---- Exercise material

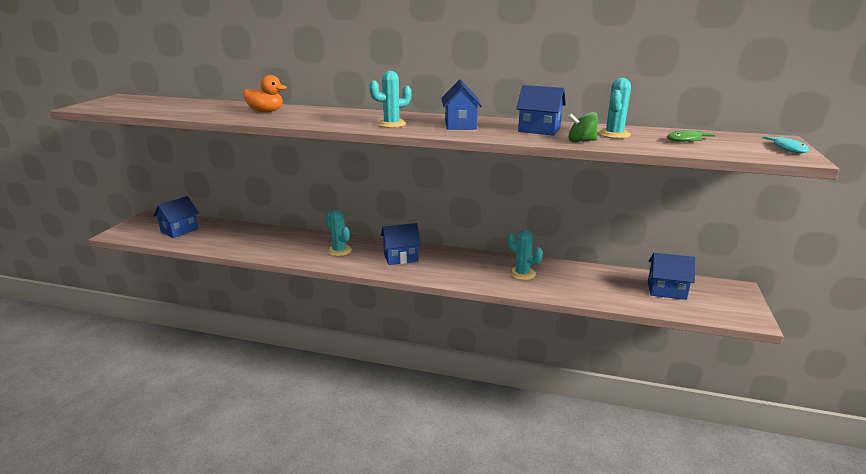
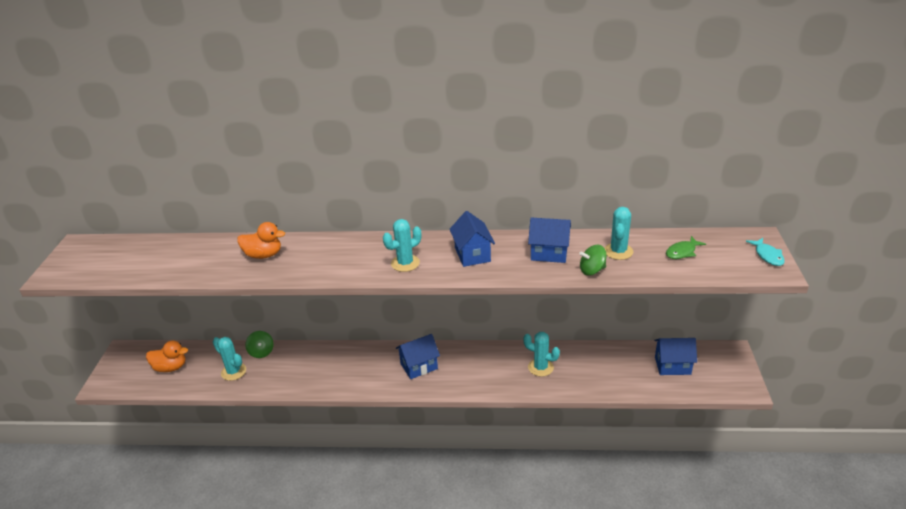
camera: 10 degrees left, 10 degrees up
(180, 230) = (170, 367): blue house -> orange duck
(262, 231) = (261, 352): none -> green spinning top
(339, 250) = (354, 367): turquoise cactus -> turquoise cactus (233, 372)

--------
---- Exercise material

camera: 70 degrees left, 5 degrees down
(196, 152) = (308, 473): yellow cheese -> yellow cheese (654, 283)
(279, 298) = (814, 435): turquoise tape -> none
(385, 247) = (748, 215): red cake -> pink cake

--------

#### [Work item]
Starting at the line above that contains "(262, 231) = (261, 352): none", write out each line exactly until the line that contains "(339, 250) = (354, 367): turquoise" has been written, and stop there.

#### [Task solution]
(262, 231) = (261, 352): none -> green spinning top
(339, 250) = (354, 367): turquoise cactus -> turquoise cactus (233, 372)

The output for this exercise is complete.